Output the records that follow, with every character intact.

==== Record excerpts

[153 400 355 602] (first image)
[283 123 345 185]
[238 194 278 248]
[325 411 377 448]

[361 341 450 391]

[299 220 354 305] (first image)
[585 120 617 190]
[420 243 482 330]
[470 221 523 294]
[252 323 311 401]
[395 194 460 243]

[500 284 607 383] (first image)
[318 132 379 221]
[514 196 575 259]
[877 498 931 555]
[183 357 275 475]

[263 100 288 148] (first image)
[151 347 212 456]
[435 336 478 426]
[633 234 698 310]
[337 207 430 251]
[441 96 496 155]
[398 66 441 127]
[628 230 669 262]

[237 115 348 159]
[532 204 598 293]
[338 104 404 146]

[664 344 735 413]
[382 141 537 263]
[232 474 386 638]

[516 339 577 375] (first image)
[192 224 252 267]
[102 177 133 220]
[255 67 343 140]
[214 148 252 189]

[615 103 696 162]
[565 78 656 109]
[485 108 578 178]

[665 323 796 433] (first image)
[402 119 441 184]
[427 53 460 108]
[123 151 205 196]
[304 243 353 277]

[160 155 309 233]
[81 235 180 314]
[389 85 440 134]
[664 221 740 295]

========

Your solution »
[153 400 355 602] (first image)
[283 123 345 185]
[238 194 278 248]
[325 411 377 448]

[361 341 450 391]

[299 220 354 305] (first image)
[585 120 617 190]
[420 243 482 330]
[470 221 523 294]
[252 323 311 401]
[395 194 460 243]

[500 284 607 383] (first image)
[318 132 379 221]
[514 196 575 259]
[877 498 931 555]
[183 357 275 475]

[263 100 288 148] (first image)
[151 347 212 456]
[435 336 478 426]
[633 234 698 310]
[337 207 430 251]
[441 96 496 155]
[398 66 441 127]
[628 230 669 262]

[237 115 348 159]
[532 204 598 293]
[338 104 404 146]

[664 344 735 413]
[382 141 537 263]
[232 474 386 638]

[516 339 577 375] (first image)
[192 224 252 267]
[102 177 133 220]
[255 67 343 140]
[214 148 252 189]

[615 103 696 162]
[565 78 656 109]
[485 108 578 178]

[665 323 796 433] (first image)
[402 119 441 184]
[427 53 460 108]
[123 151 205 196]
[304 243 353 277]

[160 155 309 233]
[81 235 180 314]
[389 85 440 134]
[664 221 740 295]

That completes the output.